(Given records Opens)

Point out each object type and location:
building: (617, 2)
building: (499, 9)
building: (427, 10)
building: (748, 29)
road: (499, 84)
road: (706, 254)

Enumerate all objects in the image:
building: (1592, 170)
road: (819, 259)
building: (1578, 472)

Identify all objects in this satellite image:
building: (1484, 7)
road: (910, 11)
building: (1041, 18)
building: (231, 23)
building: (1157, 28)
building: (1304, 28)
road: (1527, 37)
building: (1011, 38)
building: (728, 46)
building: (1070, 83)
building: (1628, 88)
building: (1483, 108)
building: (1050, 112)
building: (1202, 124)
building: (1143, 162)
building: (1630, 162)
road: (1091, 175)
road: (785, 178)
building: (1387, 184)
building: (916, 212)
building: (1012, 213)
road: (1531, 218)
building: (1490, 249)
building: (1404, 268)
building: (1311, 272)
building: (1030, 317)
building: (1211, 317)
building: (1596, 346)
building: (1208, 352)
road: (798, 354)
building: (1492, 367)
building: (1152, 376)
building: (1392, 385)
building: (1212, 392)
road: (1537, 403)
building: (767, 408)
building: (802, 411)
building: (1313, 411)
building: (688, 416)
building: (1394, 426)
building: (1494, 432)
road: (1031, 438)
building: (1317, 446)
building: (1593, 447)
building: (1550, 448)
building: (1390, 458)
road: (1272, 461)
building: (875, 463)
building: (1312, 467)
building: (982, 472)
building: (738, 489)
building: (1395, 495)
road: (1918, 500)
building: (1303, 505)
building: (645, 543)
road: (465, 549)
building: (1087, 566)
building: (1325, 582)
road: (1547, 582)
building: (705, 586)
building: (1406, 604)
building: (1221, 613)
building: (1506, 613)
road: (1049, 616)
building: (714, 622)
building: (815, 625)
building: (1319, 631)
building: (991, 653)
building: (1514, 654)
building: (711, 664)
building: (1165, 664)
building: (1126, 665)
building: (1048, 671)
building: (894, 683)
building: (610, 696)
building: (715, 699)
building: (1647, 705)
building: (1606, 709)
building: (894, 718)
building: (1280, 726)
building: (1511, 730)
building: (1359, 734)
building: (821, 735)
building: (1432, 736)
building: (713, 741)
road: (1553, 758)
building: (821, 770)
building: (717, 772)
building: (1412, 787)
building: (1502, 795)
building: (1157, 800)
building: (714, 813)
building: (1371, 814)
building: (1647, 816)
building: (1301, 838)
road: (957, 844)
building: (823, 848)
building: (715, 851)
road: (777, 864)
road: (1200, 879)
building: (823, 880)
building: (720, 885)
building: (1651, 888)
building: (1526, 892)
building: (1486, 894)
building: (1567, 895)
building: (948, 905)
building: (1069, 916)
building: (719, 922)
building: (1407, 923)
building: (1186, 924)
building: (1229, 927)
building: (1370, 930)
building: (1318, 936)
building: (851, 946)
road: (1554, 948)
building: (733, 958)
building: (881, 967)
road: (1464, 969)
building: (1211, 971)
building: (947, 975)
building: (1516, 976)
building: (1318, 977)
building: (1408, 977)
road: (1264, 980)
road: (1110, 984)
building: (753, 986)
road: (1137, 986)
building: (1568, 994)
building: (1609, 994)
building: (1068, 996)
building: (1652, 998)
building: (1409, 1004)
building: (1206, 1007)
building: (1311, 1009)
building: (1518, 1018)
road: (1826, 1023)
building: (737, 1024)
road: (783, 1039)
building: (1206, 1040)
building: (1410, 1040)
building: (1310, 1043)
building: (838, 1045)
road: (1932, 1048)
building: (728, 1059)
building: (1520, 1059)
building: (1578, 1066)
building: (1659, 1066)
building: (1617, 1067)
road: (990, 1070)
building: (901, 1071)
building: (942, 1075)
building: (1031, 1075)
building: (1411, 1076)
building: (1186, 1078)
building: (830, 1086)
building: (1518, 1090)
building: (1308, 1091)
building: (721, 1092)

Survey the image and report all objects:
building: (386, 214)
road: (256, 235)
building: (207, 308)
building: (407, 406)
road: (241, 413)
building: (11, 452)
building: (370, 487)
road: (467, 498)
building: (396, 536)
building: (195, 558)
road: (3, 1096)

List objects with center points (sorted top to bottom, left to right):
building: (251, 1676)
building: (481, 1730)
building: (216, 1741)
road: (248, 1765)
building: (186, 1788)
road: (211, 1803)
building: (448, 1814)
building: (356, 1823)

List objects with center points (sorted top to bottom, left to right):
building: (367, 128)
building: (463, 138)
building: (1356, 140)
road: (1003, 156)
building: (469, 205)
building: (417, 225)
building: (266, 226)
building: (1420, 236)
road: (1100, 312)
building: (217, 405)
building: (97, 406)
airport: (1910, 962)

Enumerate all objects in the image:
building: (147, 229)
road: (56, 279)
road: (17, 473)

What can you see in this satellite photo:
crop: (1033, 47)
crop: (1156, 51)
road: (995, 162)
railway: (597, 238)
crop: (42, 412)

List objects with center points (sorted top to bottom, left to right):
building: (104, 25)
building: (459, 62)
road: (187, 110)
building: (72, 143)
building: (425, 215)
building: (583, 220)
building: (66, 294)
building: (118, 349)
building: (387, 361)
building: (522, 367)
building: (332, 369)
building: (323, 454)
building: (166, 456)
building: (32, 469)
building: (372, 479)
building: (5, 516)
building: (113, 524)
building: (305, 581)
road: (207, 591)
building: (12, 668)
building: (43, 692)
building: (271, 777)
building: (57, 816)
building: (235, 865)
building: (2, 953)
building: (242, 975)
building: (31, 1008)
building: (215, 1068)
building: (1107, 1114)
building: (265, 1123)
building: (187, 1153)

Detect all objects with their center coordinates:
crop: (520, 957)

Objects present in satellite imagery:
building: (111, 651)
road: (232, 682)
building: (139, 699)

(Given records Closes)

What the task requires: All the material above should be copied word for word.

The answer:
Point out each object type and location:
building: (617, 2)
building: (499, 9)
building: (427, 10)
building: (748, 29)
road: (499, 84)
road: (706, 254)

Enumerate all objects in the image:
building: (1592, 170)
road: (819, 259)
building: (1578, 472)

Identify all objects in this satellite image:
building: (1484, 7)
road: (910, 11)
building: (1041, 18)
building: (231, 23)
building: (1157, 28)
building: (1304, 28)
road: (1527, 37)
building: (1011, 38)
building: (728, 46)
building: (1070, 83)
building: (1628, 88)
building: (1483, 108)
building: (1050, 112)
building: (1202, 124)
building: (1143, 162)
building: (1630, 162)
road: (1091, 175)
road: (785, 178)
building: (1387, 184)
building: (916, 212)
building: (1012, 213)
road: (1531, 218)
building: (1490, 249)
building: (1404, 268)
building: (1311, 272)
building: (1030, 317)
building: (1211, 317)
building: (1596, 346)
building: (1208, 352)
road: (798, 354)
building: (1492, 367)
building: (1152, 376)
building: (1392, 385)
building: (1212, 392)
road: (1537, 403)
building: (767, 408)
building: (802, 411)
building: (1313, 411)
building: (688, 416)
building: (1394, 426)
building: (1494, 432)
road: (1031, 438)
building: (1317, 446)
building: (1593, 447)
building: (1550, 448)
building: (1390, 458)
road: (1272, 461)
building: (875, 463)
building: (1312, 467)
building: (982, 472)
building: (738, 489)
building: (1395, 495)
road: (1918, 500)
building: (1303, 505)
building: (645, 543)
road: (465, 549)
building: (1087, 566)
building: (1325, 582)
road: (1547, 582)
building: (705, 586)
building: (1406, 604)
building: (1221, 613)
building: (1506, 613)
road: (1049, 616)
building: (714, 622)
building: (815, 625)
building: (1319, 631)
building: (991, 653)
building: (1514, 654)
building: (711, 664)
building: (1165, 664)
building: (1126, 665)
building: (1048, 671)
building: (894, 683)
building: (610, 696)
building: (715, 699)
building: (1647, 705)
building: (1606, 709)
building: (894, 718)
building: (1280, 726)
building: (1511, 730)
building: (1359, 734)
building: (821, 735)
building: (1432, 736)
building: (713, 741)
road: (1553, 758)
building: (821, 770)
building: (717, 772)
building: (1412, 787)
building: (1502, 795)
building: (1157, 800)
building: (714, 813)
building: (1371, 814)
building: (1647, 816)
building: (1301, 838)
road: (957, 844)
building: (823, 848)
building: (715, 851)
road: (777, 864)
road: (1200, 879)
building: (823, 880)
building: (720, 885)
building: (1651, 888)
building: (1526, 892)
building: (1486, 894)
building: (1567, 895)
building: (948, 905)
building: (1069, 916)
building: (719, 922)
building: (1407, 923)
building: (1186, 924)
building: (1229, 927)
building: (1370, 930)
building: (1318, 936)
building: (851, 946)
road: (1554, 948)
building: (733, 958)
building: (881, 967)
road: (1464, 969)
building: (1211, 971)
building: (947, 975)
building: (1516, 976)
building: (1318, 977)
building: (1408, 977)
road: (1264, 980)
road: (1110, 984)
building: (753, 986)
road: (1137, 986)
building: (1568, 994)
building: (1609, 994)
building: (1068, 996)
building: (1652, 998)
building: (1409, 1004)
building: (1206, 1007)
building: (1311, 1009)
building: (1518, 1018)
road: (1826, 1023)
building: (737, 1024)
road: (783, 1039)
building: (1206, 1040)
building: (1410, 1040)
building: (1310, 1043)
building: (838, 1045)
road: (1932, 1048)
building: (728, 1059)
building: (1520, 1059)
building: (1578, 1066)
building: (1659, 1066)
building: (1617, 1067)
road: (990, 1070)
building: (901, 1071)
building: (942, 1075)
building: (1031, 1075)
building: (1411, 1076)
building: (1186, 1078)
building: (830, 1086)
building: (1518, 1090)
building: (1308, 1091)
building: (721, 1092)

Survey the image and report all objects:
building: (386, 214)
road: (256, 235)
building: (207, 308)
building: (407, 406)
road: (241, 413)
building: (11, 452)
building: (370, 487)
road: (467, 498)
building: (396, 536)
building: (195, 558)
road: (3, 1096)

List objects with center points (sorted top to bottom, left to right):
building: (251, 1676)
building: (481, 1730)
building: (216, 1741)
road: (248, 1765)
building: (186, 1788)
road: (211, 1803)
building: (448, 1814)
building: (356, 1823)

List objects with center points (sorted top to bottom, left to right):
building: (367, 128)
building: (463, 138)
building: (1356, 140)
road: (1003, 156)
building: (469, 205)
building: (417, 225)
building: (266, 226)
building: (1420, 236)
road: (1100, 312)
building: (217, 405)
building: (97, 406)
airport: (1910, 962)

Enumerate all objects in the image:
building: (147, 229)
road: (56, 279)
road: (17, 473)

What can you see in this satellite photo:
crop: (1033, 47)
crop: (1156, 51)
road: (995, 162)
railway: (597, 238)
crop: (42, 412)

List objects with center points (sorted top to bottom, left to right):
building: (104, 25)
building: (459, 62)
road: (187, 110)
building: (72, 143)
building: (425, 215)
building: (583, 220)
building: (66, 294)
building: (118, 349)
building: (387, 361)
building: (522, 367)
building: (332, 369)
building: (323, 454)
building: (166, 456)
building: (32, 469)
building: (372, 479)
building: (5, 516)
building: (113, 524)
building: (305, 581)
road: (207, 591)
building: (12, 668)
building: (43, 692)
building: (271, 777)
building: (57, 816)
building: (235, 865)
building: (2, 953)
building: (242, 975)
building: (31, 1008)
building: (215, 1068)
building: (1107, 1114)
building: (265, 1123)
building: (187, 1153)

Detect all objects with their center coordinates:
crop: (520, 957)

Objects present in satellite imagery:
building: (111, 651)
road: (232, 682)
building: (139, 699)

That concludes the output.